DIRECTIONS » Your transcription must include every record word for word and no pictures.

Edit tracking data »
+++

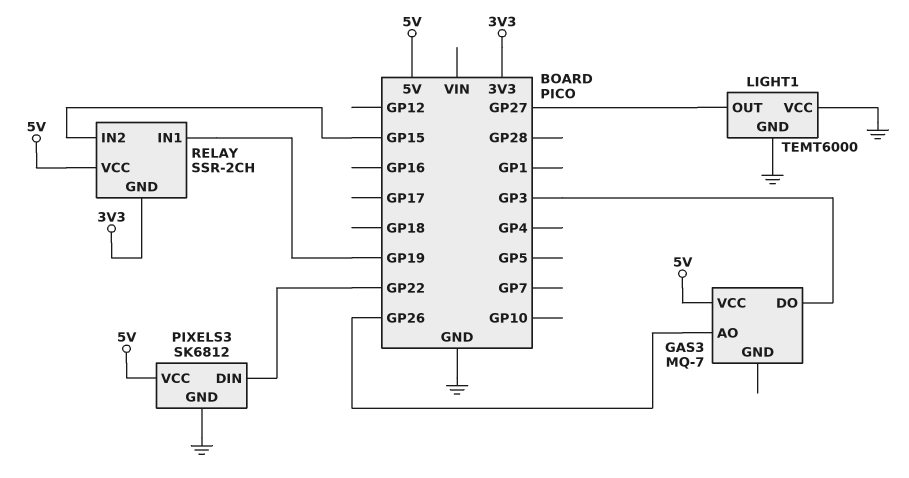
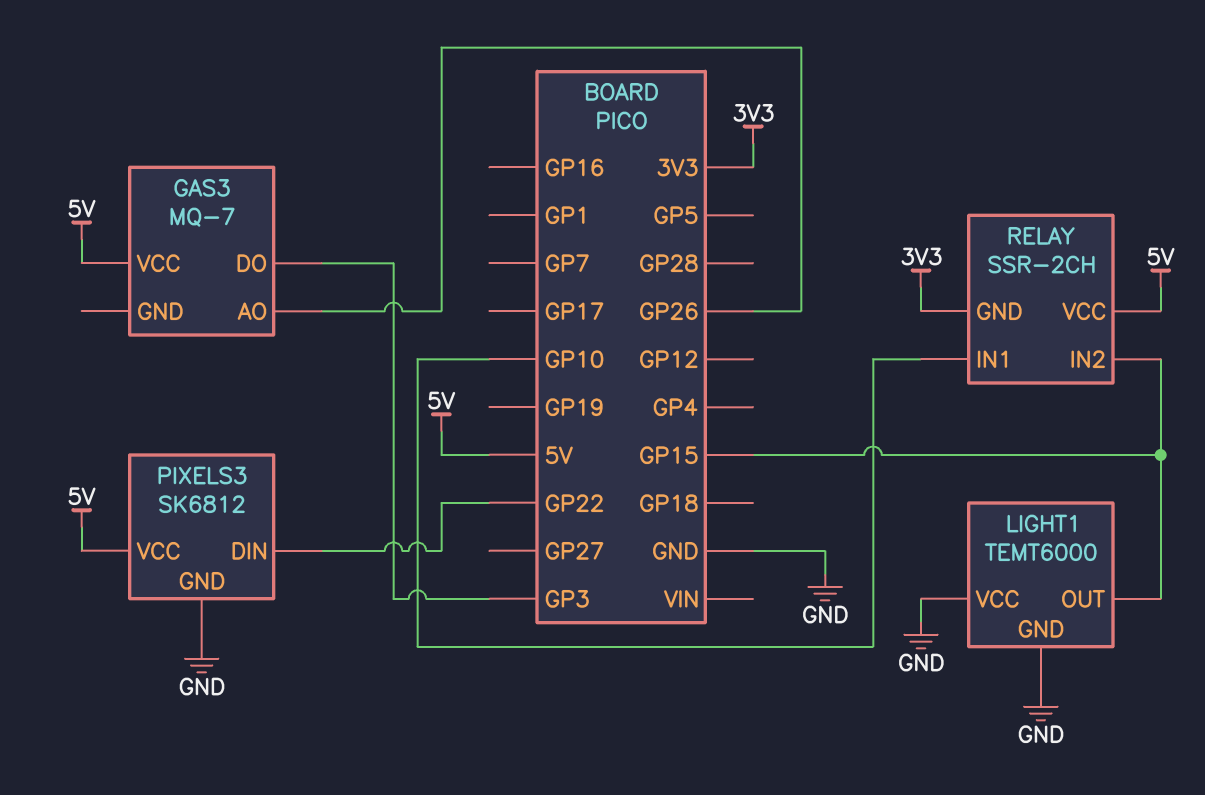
LIGHT1 pin OUT: GP27 -> GP15
RELAY pin IN1: GP19 -> GP10

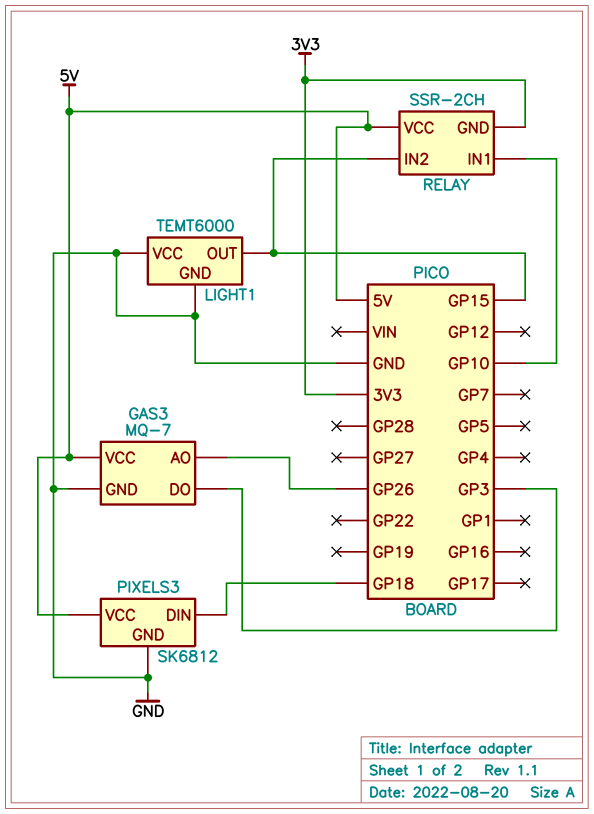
GAS3 pin GND: none -> GND
PIXELS3 pin DIN: GP22 -> GP18

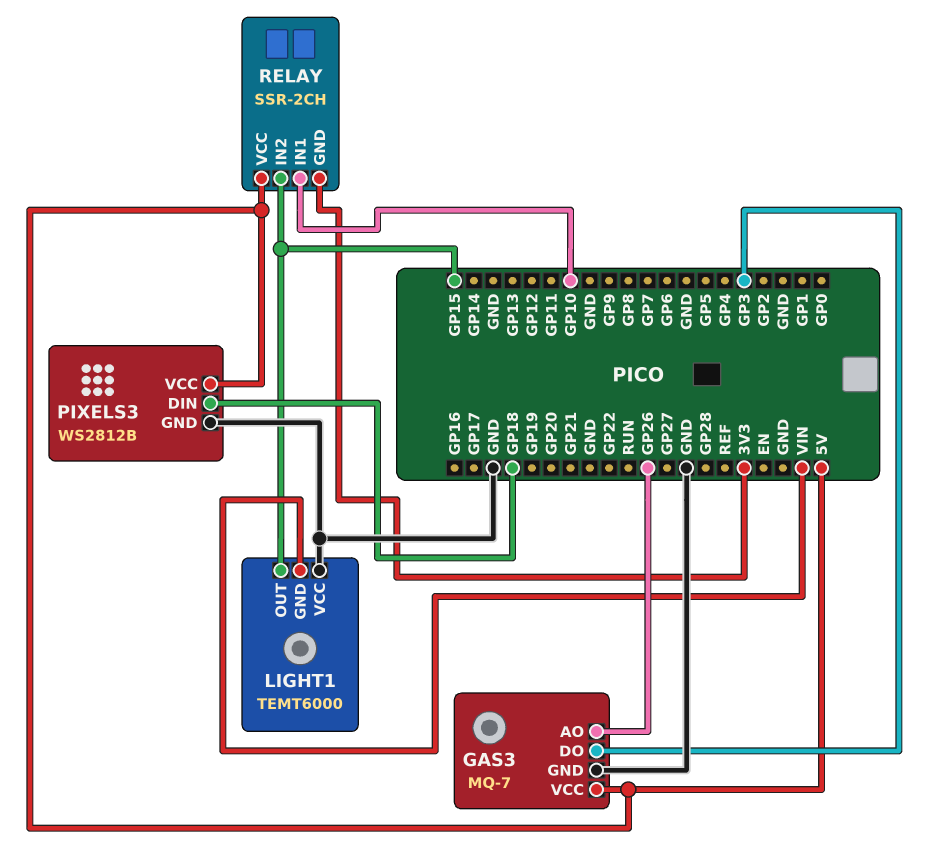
LIGHT1 pin GND: GND -> VIN
PIXELS3: SK6812 -> WS2812B

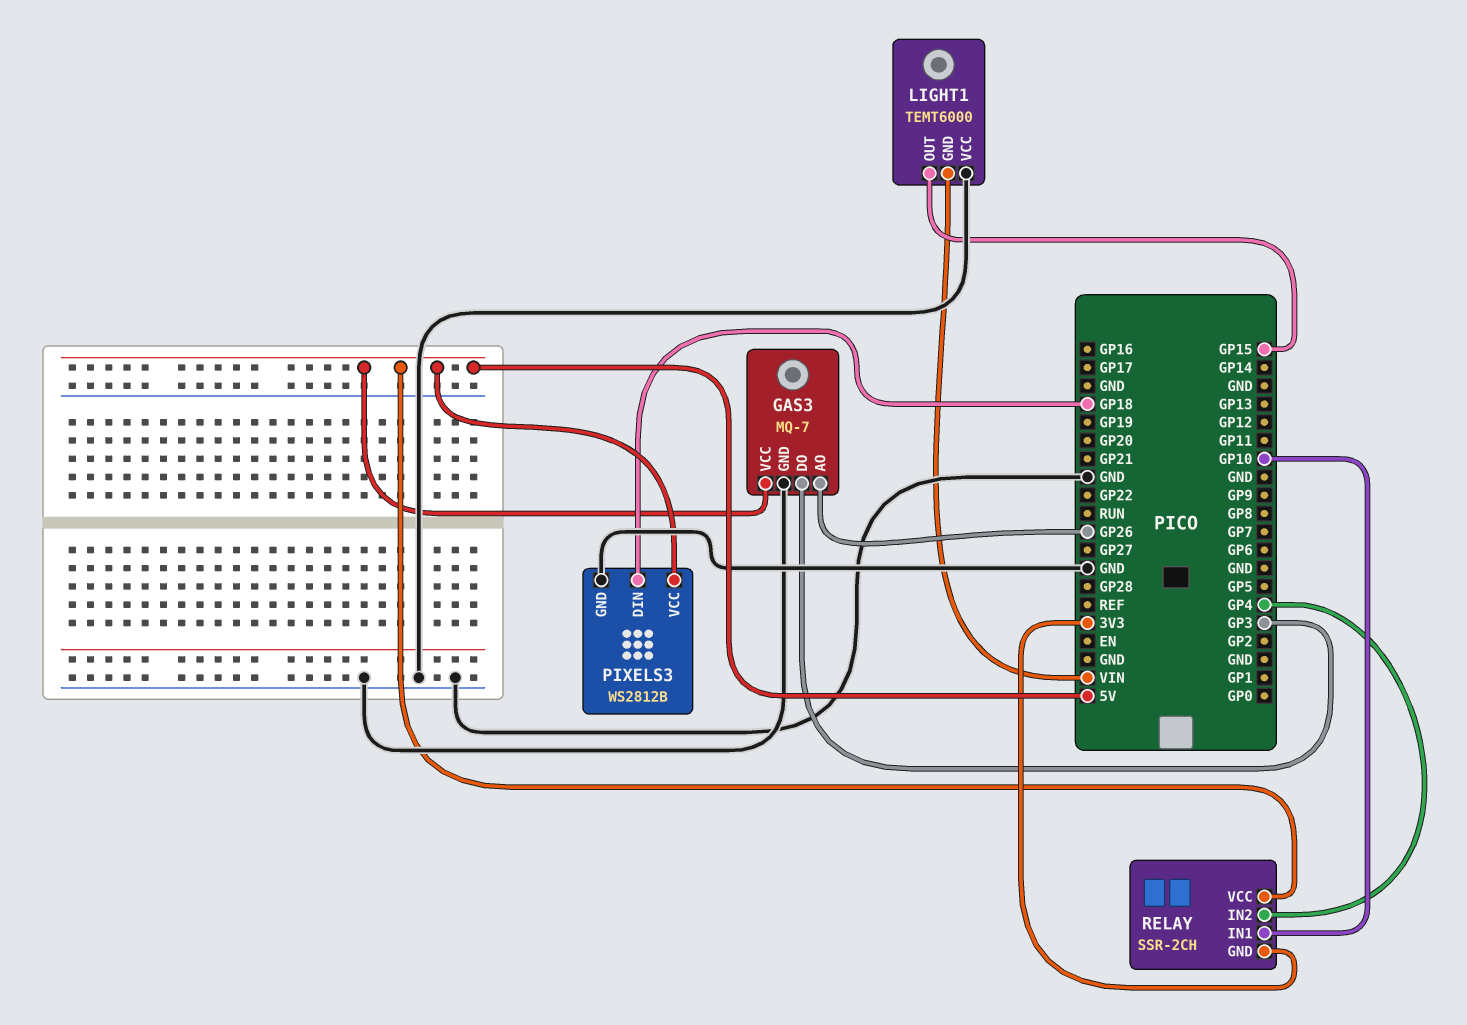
RELAY pin IN2: GP15 -> GP4

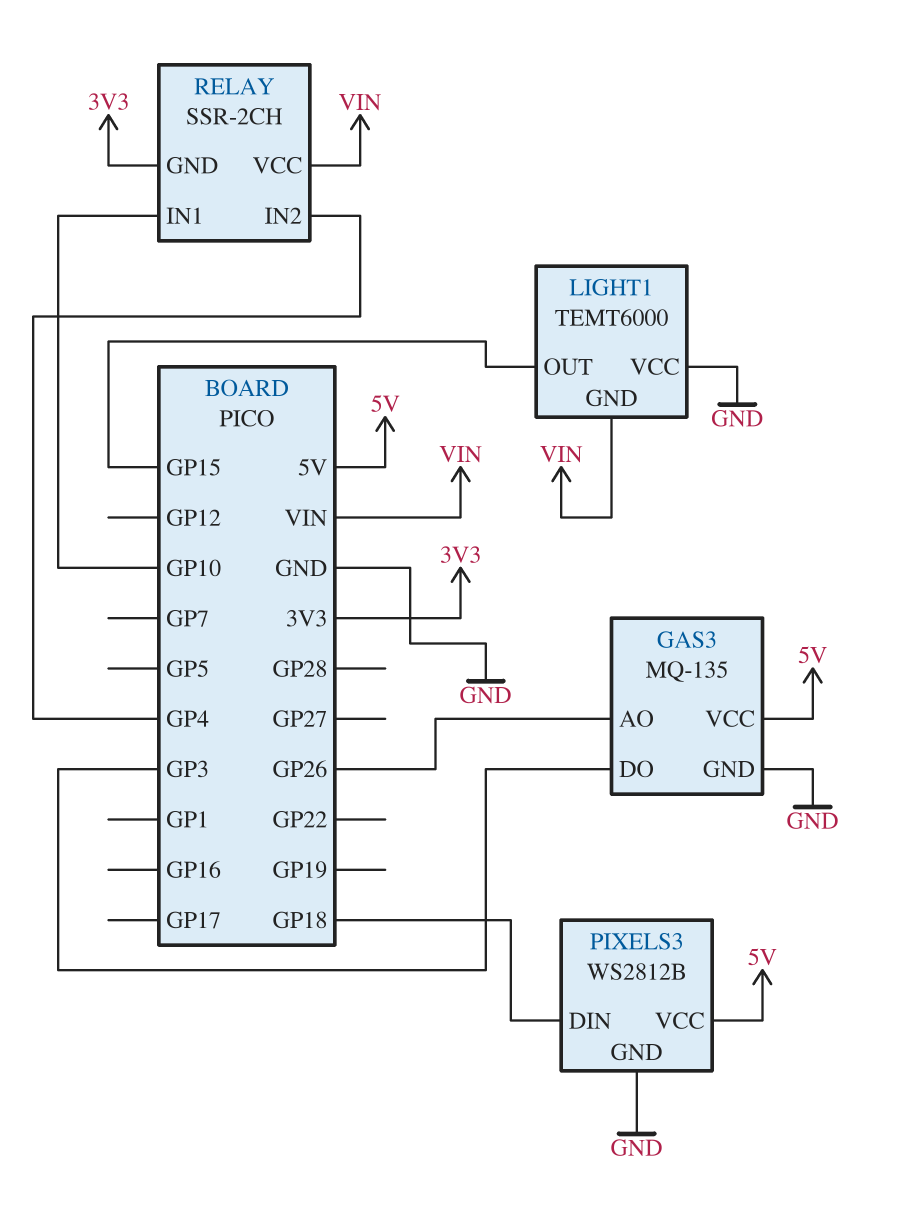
GAS3: MQ-7 -> MQ-135
RELAY pin VCC: 5V -> VIN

+++

RESPONSE TO THIS TASK »
LIGHT1 pin OUT: GP27 -> GP15
RELAY pin IN1: GP19 -> GP10

GAS3 pin GND: none -> GND
PIXELS3 pin DIN: GP22 -> GP18

LIGHT1 pin GND: GND -> VIN
PIXELS3: SK6812 -> WS2812B

RELAY pin IN2: GP15 -> GP4

GAS3: MQ-7 -> MQ-135
RELAY pin VCC: 5V -> VIN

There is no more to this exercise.